# WORK INSTRUCTIONS
Your job is to set down the stretch of entries that opens with the line containing "none -> brown brick J2:L2 level 2" and closes with the line containing "none -> tan plate M10:M11 level 1". Keep both end lines, copy each exactly, and add nothing.

# RECORDS SUPPLIED
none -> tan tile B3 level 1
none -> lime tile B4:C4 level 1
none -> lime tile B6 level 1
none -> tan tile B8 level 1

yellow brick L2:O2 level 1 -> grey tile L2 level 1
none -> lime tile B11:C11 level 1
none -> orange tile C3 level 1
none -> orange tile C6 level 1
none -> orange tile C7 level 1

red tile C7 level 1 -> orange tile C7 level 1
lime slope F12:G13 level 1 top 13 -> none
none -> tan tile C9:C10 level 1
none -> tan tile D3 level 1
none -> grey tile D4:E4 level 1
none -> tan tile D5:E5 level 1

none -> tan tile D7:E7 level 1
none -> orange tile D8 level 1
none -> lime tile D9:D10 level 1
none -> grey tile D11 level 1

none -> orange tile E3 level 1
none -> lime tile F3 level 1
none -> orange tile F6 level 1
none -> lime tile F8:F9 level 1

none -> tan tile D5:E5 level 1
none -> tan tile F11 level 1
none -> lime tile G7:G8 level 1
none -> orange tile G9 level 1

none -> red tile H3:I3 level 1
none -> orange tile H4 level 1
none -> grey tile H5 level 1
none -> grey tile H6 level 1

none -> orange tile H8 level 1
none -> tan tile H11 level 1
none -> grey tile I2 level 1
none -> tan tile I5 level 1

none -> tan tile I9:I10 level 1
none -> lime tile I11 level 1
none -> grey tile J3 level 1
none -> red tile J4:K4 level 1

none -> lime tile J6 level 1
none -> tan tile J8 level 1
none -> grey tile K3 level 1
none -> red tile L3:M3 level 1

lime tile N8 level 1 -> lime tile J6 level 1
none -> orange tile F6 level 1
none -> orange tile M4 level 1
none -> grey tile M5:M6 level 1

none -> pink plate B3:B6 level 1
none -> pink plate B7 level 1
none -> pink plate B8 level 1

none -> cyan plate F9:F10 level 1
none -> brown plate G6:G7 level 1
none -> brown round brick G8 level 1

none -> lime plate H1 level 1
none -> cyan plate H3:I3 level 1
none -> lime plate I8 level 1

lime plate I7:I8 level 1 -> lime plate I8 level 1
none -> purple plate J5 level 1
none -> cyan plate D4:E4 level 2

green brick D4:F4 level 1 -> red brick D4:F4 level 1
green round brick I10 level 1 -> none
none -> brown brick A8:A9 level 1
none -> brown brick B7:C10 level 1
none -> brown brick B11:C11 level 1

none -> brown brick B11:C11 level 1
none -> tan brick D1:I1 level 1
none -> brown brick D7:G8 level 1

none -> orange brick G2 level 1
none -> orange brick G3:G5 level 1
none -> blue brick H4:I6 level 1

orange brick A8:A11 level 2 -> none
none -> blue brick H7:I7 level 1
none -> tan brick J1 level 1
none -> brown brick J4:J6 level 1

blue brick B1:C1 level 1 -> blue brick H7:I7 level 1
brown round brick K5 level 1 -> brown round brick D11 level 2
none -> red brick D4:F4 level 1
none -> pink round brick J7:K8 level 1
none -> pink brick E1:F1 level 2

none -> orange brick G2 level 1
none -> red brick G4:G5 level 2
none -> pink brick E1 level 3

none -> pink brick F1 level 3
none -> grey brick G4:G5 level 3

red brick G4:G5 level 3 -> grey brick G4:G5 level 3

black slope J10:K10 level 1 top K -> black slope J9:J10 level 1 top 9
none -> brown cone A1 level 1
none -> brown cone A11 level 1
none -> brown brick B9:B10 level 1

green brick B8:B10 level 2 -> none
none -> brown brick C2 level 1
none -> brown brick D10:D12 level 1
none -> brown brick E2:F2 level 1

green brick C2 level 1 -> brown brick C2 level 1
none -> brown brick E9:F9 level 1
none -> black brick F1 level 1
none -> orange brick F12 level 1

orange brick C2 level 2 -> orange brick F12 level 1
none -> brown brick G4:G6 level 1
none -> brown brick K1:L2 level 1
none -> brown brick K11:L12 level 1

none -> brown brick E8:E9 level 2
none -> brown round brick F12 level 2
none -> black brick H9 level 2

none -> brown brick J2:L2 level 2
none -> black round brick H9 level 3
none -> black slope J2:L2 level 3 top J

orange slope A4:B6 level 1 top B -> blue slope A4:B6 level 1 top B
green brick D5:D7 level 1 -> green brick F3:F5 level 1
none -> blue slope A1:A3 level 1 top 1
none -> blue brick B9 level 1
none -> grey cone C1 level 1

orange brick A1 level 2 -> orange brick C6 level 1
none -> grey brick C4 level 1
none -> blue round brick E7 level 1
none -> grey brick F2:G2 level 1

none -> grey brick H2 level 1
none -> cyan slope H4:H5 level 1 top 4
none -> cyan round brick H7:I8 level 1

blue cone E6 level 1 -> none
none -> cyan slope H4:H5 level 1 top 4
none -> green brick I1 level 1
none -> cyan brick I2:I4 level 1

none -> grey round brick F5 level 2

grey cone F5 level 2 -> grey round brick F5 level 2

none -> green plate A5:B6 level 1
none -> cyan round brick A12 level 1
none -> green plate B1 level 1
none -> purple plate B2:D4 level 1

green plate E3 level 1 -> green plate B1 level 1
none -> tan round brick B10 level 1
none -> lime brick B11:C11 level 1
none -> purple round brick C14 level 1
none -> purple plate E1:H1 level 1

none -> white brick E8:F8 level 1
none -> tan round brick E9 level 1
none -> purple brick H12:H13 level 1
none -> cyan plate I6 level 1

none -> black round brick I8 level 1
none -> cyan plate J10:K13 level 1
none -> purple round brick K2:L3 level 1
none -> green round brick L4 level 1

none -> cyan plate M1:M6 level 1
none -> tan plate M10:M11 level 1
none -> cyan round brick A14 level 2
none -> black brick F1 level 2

# ANSWER SPACE
none -> brown brick J2:L2 level 2
none -> black round brick H9 level 3
none -> black slope J2:L2 level 3 top J

orange slope A4:B6 level 1 top B -> blue slope A4:B6 level 1 top B
green brick D5:D7 level 1 -> green brick F3:F5 level 1
none -> blue slope A1:A3 level 1 top 1
none -> blue brick B9 level 1
none -> grey cone C1 level 1

orange brick A1 level 2 -> orange brick C6 level 1
none -> grey brick C4 level 1
none -> blue round brick E7 level 1
none -> grey brick F2:G2 level 1

none -> grey brick H2 level 1
none -> cyan slope H4:H5 level 1 top 4
none -> cyan round brick H7:I8 level 1

blue cone E6 level 1 -> none
none -> cyan slope H4:H5 level 1 top 4
none -> green brick I1 level 1
none -> cyan brick I2:I4 level 1

none -> grey round brick F5 level 2

grey cone F5 level 2 -> grey round brick F5 level 2

none -> green plate A5:B6 level 1
none -> cyan round brick A12 level 1
none -> green plate B1 level 1
none -> purple plate B2:D4 level 1

green plate E3 level 1 -> green plate B1 level 1
none -> tan round brick B10 level 1
none -> lime brick B11:C11 level 1
none -> purple round brick C14 level 1
none -> purple plate E1:H1 level 1

none -> white brick E8:F8 level 1
none -> tan round brick E9 level 1
none -> purple brick H12:H13 level 1
none -> cyan plate I6 level 1

none -> black round brick I8 level 1
none -> cyan plate J10:K13 level 1
none -> purple round brick K2:L3 level 1
none -> green round brick L4 level 1

none -> cyan plate M1:M6 level 1
none -> tan plate M10:M11 level 1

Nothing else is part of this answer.